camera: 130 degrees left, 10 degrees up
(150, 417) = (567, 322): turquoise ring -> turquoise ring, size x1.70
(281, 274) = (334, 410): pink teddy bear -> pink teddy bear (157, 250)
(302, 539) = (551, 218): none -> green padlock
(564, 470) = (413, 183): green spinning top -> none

--

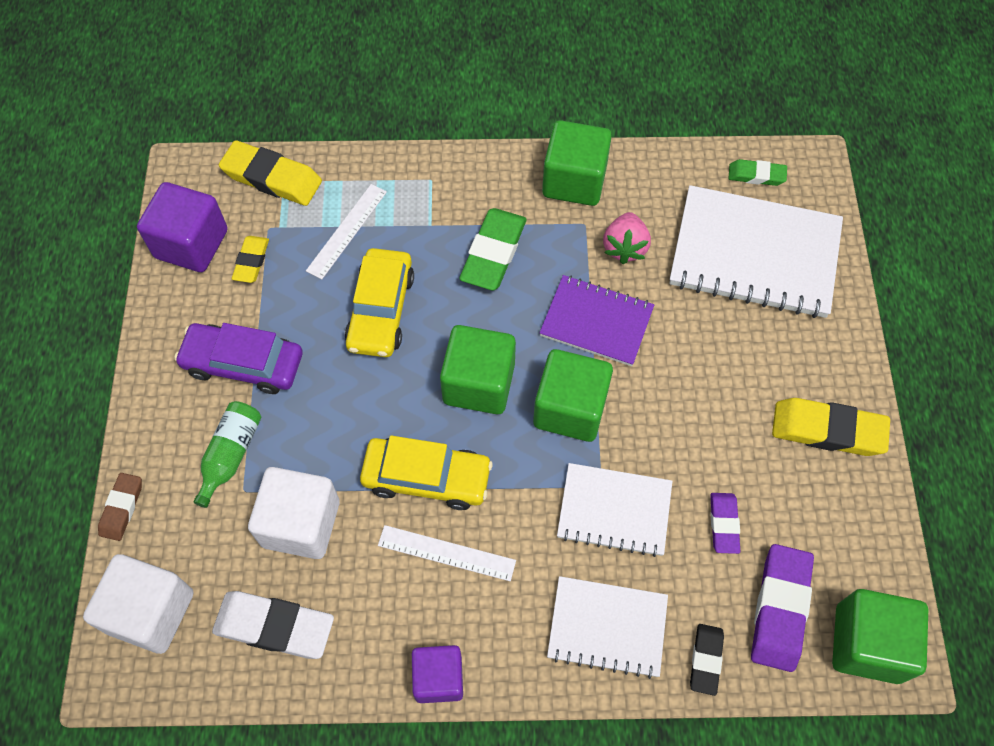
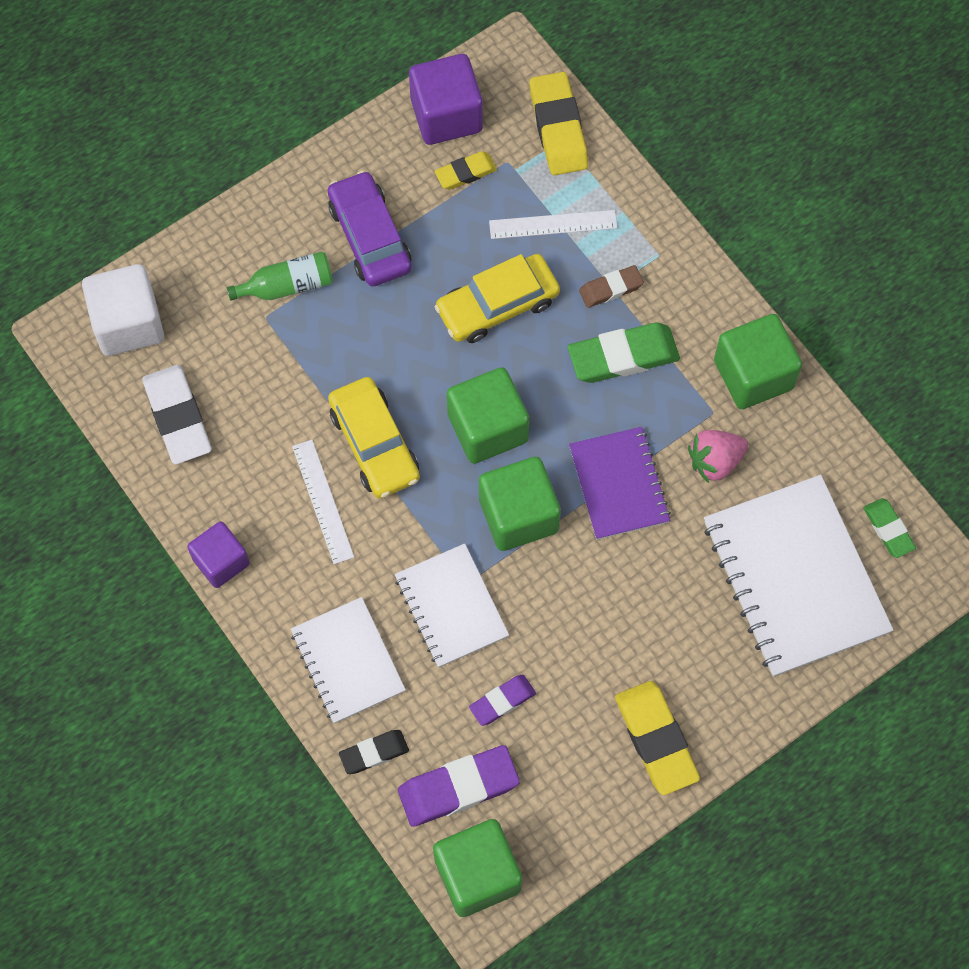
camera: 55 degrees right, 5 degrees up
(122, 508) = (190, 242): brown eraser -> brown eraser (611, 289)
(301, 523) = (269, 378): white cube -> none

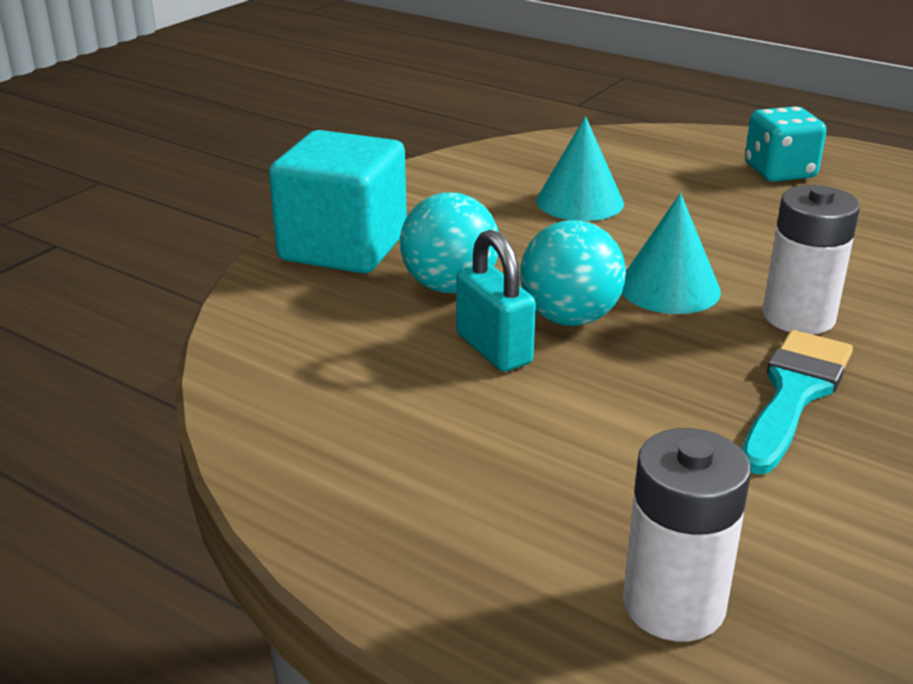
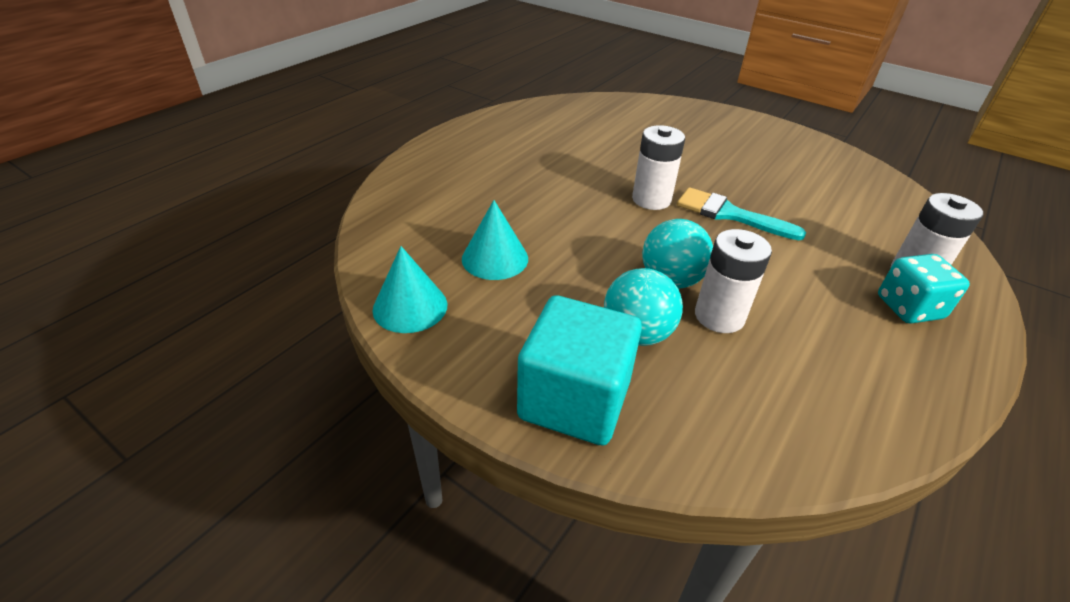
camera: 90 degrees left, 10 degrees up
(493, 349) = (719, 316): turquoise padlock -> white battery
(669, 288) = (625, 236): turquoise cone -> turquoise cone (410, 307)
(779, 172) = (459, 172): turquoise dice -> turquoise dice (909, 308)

Exercise objective:
Each line above that contains the word "turquoise" should be returned.

Response to this task:
(150, 417) = (567, 322): turquoise ring -> turquoise ring, size x1.70
(493, 349) = (719, 316): turquoise padlock -> white battery
(669, 288) = (625, 236): turquoise cone -> turquoise cone (410, 307)
(779, 172) = (459, 172): turquoise dice -> turquoise dice (909, 308)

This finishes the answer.